In full and unchanged, output the entries that follow.

*** Exercise input ***

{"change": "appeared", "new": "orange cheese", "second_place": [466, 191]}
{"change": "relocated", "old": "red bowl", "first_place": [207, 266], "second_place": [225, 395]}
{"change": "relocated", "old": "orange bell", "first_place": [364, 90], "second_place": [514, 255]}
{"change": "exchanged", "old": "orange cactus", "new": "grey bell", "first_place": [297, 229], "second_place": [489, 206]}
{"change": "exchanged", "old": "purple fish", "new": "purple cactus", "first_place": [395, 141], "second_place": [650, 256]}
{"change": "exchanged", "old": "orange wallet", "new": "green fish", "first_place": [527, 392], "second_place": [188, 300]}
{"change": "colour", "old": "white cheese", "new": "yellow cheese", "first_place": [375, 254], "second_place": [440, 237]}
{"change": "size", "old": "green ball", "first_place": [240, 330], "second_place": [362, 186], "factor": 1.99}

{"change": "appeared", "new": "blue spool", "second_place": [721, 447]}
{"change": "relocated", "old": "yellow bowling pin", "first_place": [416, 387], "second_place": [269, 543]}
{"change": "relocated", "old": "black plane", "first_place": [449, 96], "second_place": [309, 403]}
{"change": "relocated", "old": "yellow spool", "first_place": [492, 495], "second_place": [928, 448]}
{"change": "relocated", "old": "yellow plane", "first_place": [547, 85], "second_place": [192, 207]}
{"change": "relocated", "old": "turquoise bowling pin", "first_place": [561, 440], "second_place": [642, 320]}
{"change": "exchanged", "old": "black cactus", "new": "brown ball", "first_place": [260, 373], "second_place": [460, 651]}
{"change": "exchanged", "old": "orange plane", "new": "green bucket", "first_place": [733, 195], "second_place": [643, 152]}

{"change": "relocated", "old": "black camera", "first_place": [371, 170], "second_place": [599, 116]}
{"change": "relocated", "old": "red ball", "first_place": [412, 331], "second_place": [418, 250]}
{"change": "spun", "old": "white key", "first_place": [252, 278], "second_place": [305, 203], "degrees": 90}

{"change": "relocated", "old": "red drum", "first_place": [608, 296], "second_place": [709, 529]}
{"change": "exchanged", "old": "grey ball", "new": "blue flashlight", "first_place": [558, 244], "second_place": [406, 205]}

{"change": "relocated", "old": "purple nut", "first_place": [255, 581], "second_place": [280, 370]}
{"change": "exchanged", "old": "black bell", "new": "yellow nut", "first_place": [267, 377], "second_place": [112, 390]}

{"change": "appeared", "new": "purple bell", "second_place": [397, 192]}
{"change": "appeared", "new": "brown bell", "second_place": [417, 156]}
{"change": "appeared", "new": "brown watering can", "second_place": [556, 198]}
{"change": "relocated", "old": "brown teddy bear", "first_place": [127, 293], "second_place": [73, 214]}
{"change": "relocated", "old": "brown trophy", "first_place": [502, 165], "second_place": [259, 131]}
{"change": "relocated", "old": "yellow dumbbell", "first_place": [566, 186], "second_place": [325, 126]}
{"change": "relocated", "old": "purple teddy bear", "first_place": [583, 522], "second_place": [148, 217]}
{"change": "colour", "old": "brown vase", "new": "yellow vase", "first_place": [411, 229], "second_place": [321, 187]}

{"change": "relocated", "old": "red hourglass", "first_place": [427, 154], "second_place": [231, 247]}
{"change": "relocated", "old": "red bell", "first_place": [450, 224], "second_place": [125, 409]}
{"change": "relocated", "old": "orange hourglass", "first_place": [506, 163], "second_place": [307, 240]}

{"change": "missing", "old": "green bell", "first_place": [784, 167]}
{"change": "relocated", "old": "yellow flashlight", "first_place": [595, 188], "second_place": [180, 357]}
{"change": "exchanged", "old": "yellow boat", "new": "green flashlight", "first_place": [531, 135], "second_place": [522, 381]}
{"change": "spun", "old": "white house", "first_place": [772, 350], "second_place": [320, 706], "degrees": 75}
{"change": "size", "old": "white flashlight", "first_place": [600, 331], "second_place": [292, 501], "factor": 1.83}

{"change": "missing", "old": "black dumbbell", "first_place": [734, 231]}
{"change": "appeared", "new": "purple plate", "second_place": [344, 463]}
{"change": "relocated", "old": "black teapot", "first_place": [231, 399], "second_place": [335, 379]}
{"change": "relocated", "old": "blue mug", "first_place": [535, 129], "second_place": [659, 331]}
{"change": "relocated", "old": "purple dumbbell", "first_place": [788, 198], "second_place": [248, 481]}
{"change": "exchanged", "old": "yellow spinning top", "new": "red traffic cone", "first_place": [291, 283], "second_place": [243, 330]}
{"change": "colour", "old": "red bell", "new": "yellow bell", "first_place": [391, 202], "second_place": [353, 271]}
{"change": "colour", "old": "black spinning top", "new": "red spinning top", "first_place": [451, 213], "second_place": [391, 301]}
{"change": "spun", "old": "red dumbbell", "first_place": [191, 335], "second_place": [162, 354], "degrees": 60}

***

- **Answer area**:
{"change": "appeared", "new": "orange cheese", "second_place": [466, 191]}
{"change": "relocated", "old": "red bowl", "first_place": [207, 266], "second_place": [225, 395]}
{"change": "relocated", "old": "orange bell", "first_place": [364, 90], "second_place": [514, 255]}
{"change": "exchanged", "old": "orange cactus", "new": "grey bell", "first_place": [297, 229], "second_place": [489, 206]}
{"change": "exchanged", "old": "purple fish", "new": "purple cactus", "first_place": [395, 141], "second_place": [650, 256]}
{"change": "exchanged", "old": "orange wallet", "new": "green fish", "first_place": [527, 392], "second_place": [188, 300]}
{"change": "colour", "old": "white cheese", "new": "yellow cheese", "first_place": [375, 254], "second_place": [440, 237]}
{"change": "size", "old": "green ball", "first_place": [240, 330], "second_place": [362, 186], "factor": 1.99}

{"change": "appeared", "new": "blue spool", "second_place": [721, 447]}
{"change": "relocated", "old": "yellow bowling pin", "first_place": [416, 387], "second_place": [269, 543]}
{"change": "relocated", "old": "black plane", "first_place": [449, 96], "second_place": [309, 403]}
{"change": "relocated", "old": "yellow spool", "first_place": [492, 495], "second_place": [928, 448]}
{"change": "relocated", "old": "yellow plane", "first_place": [547, 85], "second_place": [192, 207]}
{"change": "relocated", "old": "turquoise bowling pin", "first_place": [561, 440], "second_place": [642, 320]}
{"change": "exchanged", "old": "black cactus", "new": "brown ball", "first_place": [260, 373], "second_place": [460, 651]}
{"change": "exchanged", "old": "orange plane", "new": "green bucket", "first_place": [733, 195], "second_place": [643, 152]}

{"change": "relocated", "old": "black camera", "first_place": [371, 170], "second_place": [599, 116]}
{"change": "relocated", "old": "red ball", "first_place": [412, 331], "second_place": [418, 250]}
{"change": "spun", "old": "white key", "first_place": [252, 278], "second_place": [305, 203], "degrees": 90}

{"change": "relocated", "old": "red drum", "first_place": [608, 296], "second_place": [709, 529]}
{"change": "exchanged", "old": "grey ball", "new": "blue flashlight", "first_place": [558, 244], "second_place": [406, 205]}

{"change": "relocated", "old": "purple nut", "first_place": [255, 581], "second_place": [280, 370]}
{"change": "exchanged", "old": "black bell", "new": "yellow nut", "first_place": [267, 377], "second_place": [112, 390]}

{"change": "appeared", "new": "purple bell", "second_place": [397, 192]}
{"change": "appeared", "new": "brown bell", "second_place": [417, 156]}
{"change": "appeared", "new": "brown watering can", "second_place": [556, 198]}
{"change": "relocated", "old": "brown teddy bear", "first_place": [127, 293], "second_place": [73, 214]}
{"change": "relocated", "old": "brown trophy", "first_place": [502, 165], "second_place": [259, 131]}
{"change": "relocated", "old": "yellow dumbbell", "first_place": [566, 186], "second_place": [325, 126]}
{"change": "relocated", "old": "purple teddy bear", "first_place": [583, 522], "second_place": [148, 217]}
{"change": "colour", "old": "brown vase", "new": "yellow vase", "first_place": [411, 229], "second_place": [321, 187]}

{"change": "relocated", "old": "red hourglass", "first_place": [427, 154], "second_place": [231, 247]}
{"change": "relocated", "old": "red bell", "first_place": [450, 224], "second_place": [125, 409]}
{"change": "relocated", "old": "orange hourglass", "first_place": [506, 163], "second_place": [307, 240]}

{"change": "missing", "old": "green bell", "first_place": [784, 167]}
{"change": "relocated", "old": "yellow flashlight", "first_place": [595, 188], "second_place": [180, 357]}
{"change": "exchanged", "old": "yellow boat", "new": "green flashlight", "first_place": [531, 135], "second_place": [522, 381]}
{"change": "spun", "old": "white house", "first_place": [772, 350], "second_place": [320, 706], "degrees": 75}
{"change": "size", "old": "white flashlight", "first_place": [600, 331], "second_place": [292, 501], "factor": 1.83}

{"change": "missing", "old": "black dumbbell", "first_place": [734, 231]}
{"change": "appeared", "new": "purple plate", "second_place": [344, 463]}
{"change": "relocated", "old": "black teapot", "first_place": [231, 399], "second_place": [335, 379]}
{"change": "relocated", "old": "blue mug", "first_place": [535, 129], "second_place": [659, 331]}
{"change": "relocated", "old": "purple dumbbell", "first_place": [788, 198], "second_place": [248, 481]}
{"change": "exchanged", "old": "yellow spinning top", "new": "red traffic cone", "first_place": [291, 283], "second_place": [243, 330]}
{"change": "colour", "old": "red bell", "new": "yellow bell", "first_place": [391, 202], "second_place": [353, 271]}
{"change": "colour", "old": "black spinning top", "new": "red spinning top", "first_place": [451, 213], "second_place": [391, 301]}
{"change": "spun", "old": "red dumbbell", "first_place": [191, 335], "second_place": [162, 354], "degrees": 60}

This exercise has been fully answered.